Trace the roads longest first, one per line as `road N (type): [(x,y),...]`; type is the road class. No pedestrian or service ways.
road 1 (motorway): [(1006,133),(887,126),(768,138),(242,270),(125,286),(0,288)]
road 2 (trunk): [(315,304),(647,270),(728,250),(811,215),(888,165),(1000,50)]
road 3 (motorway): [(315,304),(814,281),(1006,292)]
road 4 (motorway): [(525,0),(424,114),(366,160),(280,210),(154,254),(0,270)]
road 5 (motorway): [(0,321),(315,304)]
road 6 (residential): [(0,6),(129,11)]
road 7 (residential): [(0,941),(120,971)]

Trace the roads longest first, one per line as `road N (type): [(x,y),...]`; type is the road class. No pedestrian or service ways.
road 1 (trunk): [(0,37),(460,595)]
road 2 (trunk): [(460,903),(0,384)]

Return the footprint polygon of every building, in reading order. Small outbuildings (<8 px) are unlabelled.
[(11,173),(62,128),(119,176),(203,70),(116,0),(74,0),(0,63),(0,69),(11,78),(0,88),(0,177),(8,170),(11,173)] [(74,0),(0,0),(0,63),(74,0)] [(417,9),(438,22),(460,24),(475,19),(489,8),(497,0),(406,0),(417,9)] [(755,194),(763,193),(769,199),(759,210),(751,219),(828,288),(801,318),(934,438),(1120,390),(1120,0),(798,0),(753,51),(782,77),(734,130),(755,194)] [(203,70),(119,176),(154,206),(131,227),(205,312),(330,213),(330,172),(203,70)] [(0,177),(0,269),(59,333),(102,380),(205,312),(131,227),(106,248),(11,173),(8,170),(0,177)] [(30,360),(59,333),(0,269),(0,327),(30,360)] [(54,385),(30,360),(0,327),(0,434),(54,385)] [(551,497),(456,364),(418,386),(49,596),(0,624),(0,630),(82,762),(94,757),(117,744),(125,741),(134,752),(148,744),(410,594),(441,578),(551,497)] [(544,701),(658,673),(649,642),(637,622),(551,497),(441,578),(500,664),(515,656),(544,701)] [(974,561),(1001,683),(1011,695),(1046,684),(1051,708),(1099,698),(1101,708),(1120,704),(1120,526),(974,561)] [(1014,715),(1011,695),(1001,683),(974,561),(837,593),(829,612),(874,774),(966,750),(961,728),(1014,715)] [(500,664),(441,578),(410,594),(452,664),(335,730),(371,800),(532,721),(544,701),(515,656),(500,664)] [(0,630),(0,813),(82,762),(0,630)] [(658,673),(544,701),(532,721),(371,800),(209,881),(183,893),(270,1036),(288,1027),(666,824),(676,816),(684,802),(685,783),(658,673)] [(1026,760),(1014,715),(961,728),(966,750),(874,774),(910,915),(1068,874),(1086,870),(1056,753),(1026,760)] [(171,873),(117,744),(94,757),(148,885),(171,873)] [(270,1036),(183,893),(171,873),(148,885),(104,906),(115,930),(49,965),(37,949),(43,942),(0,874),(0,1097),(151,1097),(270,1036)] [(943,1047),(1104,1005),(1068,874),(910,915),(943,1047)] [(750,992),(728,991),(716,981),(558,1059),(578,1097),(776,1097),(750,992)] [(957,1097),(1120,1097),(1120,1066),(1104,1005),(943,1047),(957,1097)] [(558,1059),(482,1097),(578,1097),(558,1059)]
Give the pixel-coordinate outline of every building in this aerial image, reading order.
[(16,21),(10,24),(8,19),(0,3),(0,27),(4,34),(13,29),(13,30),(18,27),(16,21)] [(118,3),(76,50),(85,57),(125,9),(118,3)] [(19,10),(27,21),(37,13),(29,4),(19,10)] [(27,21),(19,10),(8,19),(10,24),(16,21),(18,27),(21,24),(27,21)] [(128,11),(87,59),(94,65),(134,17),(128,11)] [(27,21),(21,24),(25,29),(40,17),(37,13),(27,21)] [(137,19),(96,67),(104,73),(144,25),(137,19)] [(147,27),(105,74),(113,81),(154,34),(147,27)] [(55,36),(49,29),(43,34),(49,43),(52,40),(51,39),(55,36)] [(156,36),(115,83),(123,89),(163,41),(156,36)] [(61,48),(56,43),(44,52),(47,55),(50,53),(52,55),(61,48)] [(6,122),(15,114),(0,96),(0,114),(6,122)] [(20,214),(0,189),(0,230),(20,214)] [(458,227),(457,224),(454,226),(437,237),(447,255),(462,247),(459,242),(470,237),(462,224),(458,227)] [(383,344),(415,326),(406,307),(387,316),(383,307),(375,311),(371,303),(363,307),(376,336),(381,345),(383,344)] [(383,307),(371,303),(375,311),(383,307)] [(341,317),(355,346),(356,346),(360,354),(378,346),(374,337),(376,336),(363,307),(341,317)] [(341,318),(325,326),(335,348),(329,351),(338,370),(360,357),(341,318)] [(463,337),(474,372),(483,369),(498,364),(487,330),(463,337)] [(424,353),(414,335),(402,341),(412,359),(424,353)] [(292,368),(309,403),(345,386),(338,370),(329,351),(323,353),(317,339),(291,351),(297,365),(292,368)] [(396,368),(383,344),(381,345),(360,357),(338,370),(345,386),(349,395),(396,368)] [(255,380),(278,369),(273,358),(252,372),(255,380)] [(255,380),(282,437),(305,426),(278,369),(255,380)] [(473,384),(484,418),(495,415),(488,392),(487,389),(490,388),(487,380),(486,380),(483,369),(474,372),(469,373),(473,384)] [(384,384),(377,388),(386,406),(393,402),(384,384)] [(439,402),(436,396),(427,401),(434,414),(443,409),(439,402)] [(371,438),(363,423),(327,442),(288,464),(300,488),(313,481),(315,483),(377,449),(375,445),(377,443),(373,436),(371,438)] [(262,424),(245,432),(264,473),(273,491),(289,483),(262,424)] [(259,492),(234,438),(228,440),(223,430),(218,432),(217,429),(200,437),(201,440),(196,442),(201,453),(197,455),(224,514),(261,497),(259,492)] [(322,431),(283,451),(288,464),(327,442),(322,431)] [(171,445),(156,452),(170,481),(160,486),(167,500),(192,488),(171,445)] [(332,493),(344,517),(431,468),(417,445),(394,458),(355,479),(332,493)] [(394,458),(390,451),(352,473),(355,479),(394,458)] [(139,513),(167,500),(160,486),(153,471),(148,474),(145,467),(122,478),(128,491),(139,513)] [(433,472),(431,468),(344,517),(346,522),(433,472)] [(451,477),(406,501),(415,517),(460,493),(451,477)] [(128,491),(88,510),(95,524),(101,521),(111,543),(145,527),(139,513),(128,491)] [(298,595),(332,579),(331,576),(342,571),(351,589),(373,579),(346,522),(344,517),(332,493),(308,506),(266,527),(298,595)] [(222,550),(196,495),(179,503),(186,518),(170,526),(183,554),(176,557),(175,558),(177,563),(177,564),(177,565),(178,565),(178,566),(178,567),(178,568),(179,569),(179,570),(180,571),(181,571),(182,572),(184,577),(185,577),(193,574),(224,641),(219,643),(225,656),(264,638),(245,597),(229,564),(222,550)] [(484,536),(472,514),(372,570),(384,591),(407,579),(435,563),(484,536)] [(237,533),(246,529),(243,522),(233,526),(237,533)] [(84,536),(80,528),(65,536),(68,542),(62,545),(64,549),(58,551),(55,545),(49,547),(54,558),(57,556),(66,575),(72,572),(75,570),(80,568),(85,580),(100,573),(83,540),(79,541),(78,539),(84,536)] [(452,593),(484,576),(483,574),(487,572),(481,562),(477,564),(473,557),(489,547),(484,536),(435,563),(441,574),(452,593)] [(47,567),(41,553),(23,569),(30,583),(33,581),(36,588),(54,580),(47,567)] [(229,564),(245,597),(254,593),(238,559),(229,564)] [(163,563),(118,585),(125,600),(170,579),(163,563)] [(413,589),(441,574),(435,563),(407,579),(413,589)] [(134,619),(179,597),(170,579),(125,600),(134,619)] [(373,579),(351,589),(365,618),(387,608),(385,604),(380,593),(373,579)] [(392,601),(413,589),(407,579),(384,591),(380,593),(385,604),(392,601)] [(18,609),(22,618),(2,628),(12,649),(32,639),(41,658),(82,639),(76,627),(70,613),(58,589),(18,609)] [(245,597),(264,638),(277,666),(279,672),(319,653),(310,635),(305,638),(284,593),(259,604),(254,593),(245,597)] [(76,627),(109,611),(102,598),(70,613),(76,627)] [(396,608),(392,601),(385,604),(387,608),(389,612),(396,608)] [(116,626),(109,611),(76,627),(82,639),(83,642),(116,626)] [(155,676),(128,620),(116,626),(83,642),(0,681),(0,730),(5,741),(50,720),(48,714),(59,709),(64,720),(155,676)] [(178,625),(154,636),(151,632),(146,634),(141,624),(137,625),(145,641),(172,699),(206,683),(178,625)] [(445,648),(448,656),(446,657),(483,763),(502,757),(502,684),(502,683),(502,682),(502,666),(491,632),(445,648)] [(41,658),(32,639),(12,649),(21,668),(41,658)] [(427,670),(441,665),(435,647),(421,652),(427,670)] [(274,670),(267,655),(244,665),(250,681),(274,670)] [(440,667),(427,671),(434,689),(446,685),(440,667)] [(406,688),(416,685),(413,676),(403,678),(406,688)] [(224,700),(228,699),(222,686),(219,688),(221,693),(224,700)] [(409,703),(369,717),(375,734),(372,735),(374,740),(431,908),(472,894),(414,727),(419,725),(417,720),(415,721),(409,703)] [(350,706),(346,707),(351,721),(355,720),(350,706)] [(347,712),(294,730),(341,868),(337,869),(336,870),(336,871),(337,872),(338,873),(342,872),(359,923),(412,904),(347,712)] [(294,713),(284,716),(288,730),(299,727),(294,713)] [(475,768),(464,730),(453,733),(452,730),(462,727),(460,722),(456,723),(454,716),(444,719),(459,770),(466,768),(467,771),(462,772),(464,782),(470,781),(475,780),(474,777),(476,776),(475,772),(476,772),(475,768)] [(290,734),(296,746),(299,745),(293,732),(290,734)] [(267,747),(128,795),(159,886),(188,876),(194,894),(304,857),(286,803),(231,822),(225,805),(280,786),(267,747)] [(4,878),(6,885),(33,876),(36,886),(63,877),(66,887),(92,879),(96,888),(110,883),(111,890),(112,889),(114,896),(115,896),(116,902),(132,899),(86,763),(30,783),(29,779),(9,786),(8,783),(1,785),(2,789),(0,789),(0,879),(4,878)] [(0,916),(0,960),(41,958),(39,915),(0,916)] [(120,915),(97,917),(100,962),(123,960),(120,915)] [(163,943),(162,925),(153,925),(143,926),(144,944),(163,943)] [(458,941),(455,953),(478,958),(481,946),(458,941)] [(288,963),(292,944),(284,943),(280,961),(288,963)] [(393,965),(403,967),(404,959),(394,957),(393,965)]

* _REQUIREMENT_: Copy out each line of the material above that holds the word "residential".

* _OUTPUT OF THE EXERCISE_:
road 6 (residential): [(0,6),(129,11)]
road 7 (residential): [(0,941),(120,971)]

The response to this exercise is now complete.